**ACTION ITEM:**
The records that follow are to be repeated in full, with no pictures retained.

**DATA:**

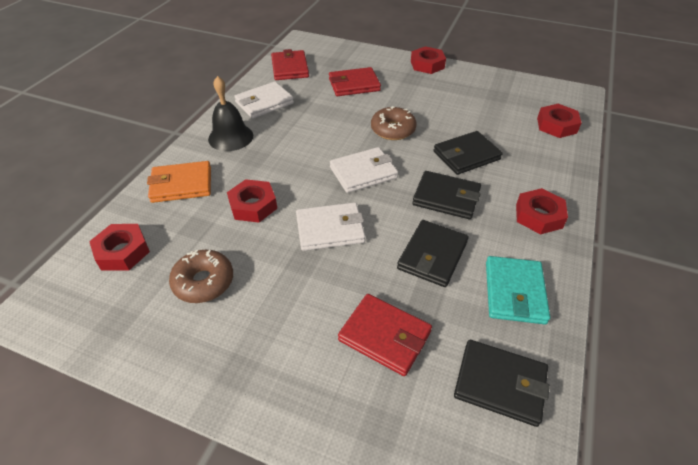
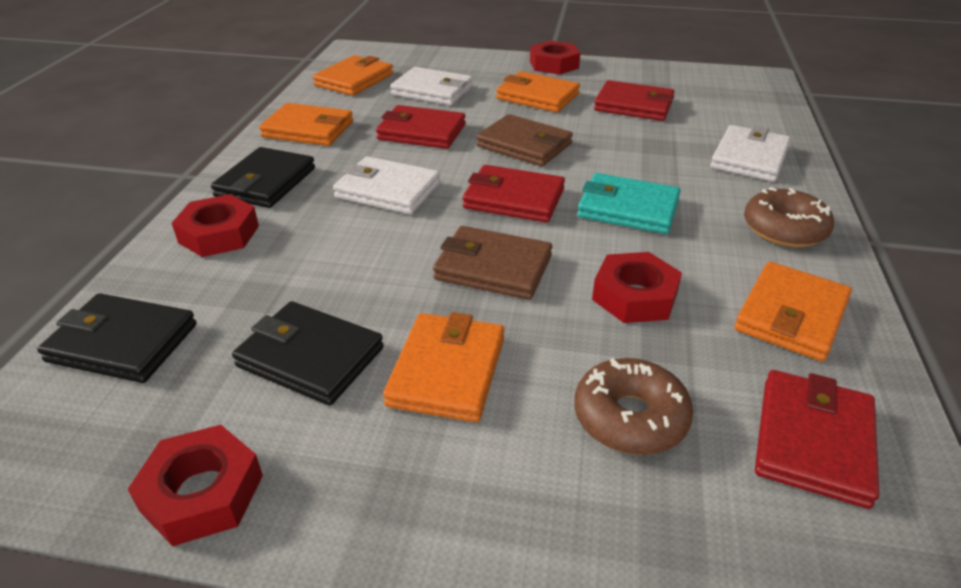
black bell: 1 -> 0
black wallet: 4 -> 3
brown wallet: 0 -> 2
orange wallet: 1 -> 5
red nut: 5 -> 4
red wallet: 3 -> 4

**TASK OUTPUT:**
black bell: 1 -> 0
black wallet: 4 -> 3
brown wallet: 0 -> 2
orange wallet: 1 -> 5
red nut: 5 -> 4
red wallet: 3 -> 4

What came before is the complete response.